# TASK INSTRUCTIONS
All entries must be repeated exactly. No picture should appear in the result.
▼
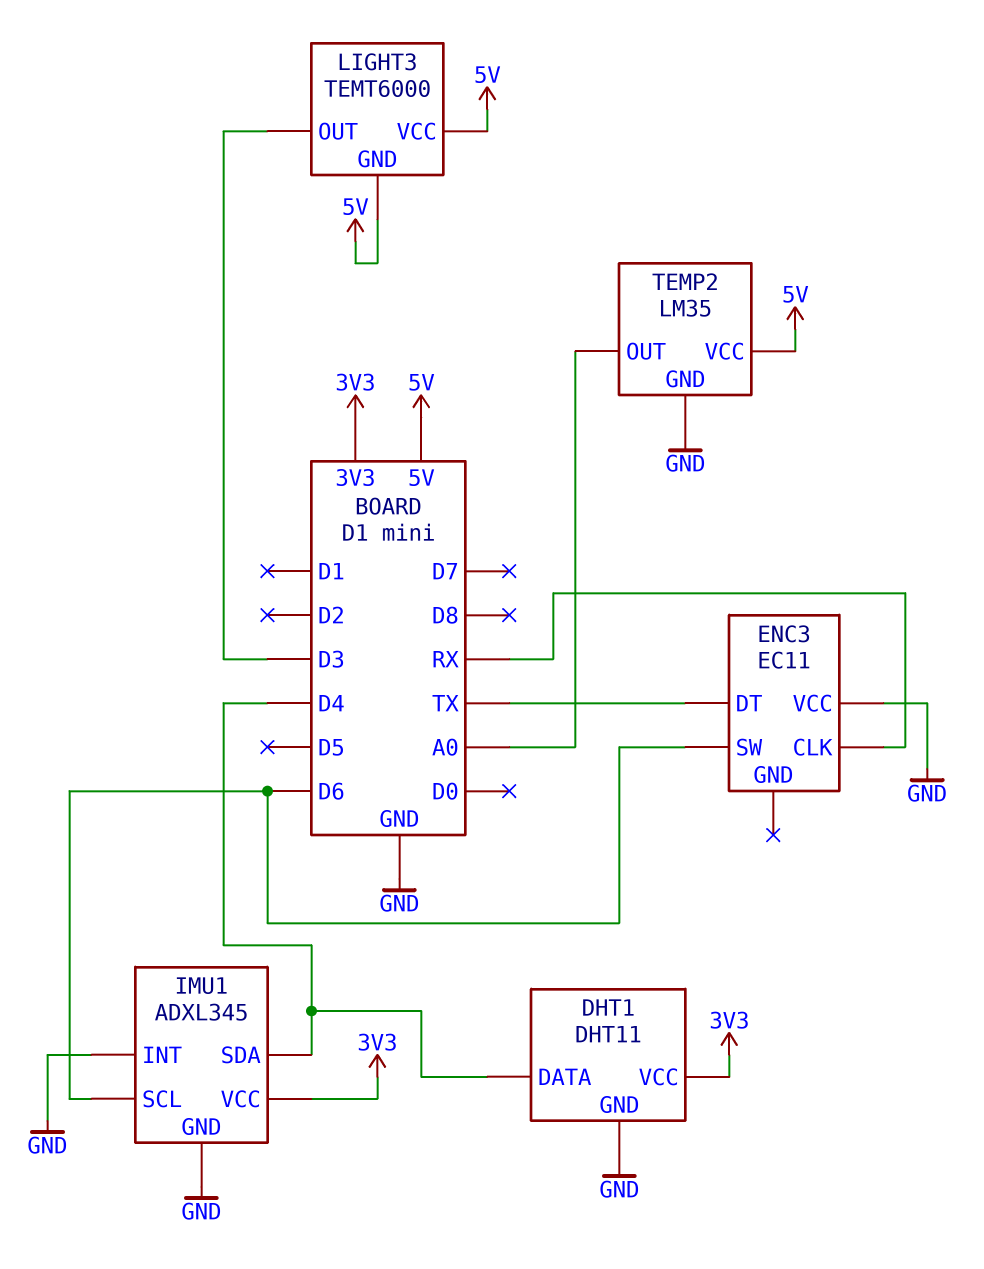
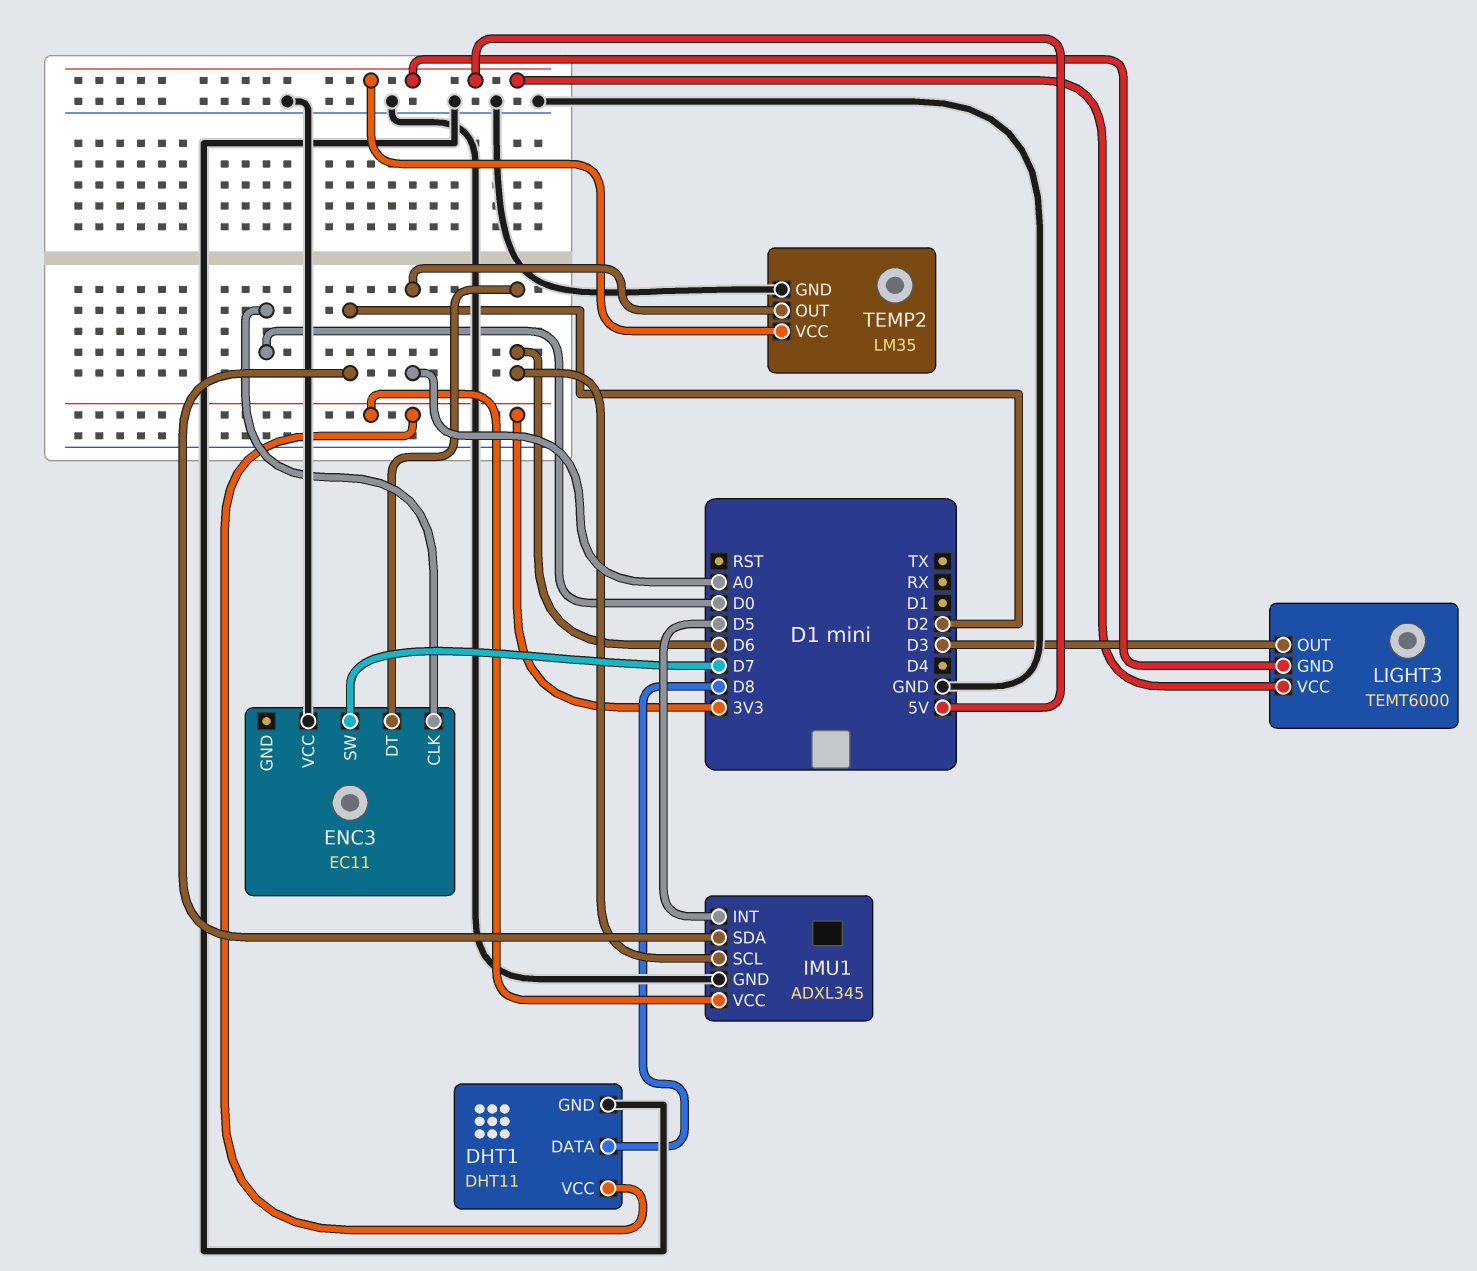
DHT1 pin DATA: D4 -> D8
ENC3 pin CLK: RX -> D0
ENC3 pin DT: TX -> D6
ENC3 pin SW: D6 -> D7
IMU1 pin INT: GND -> D5
IMU1 pin SDA: D4 -> D2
▲
# EXERCISE SOLUTION
DHT1 pin DATA: D4 -> D8
ENC3 pin CLK: RX -> D0
ENC3 pin DT: TX -> D6
ENC3 pin SW: D6 -> D7
IMU1 pin INT: GND -> D5
IMU1 pin SDA: D4 -> D2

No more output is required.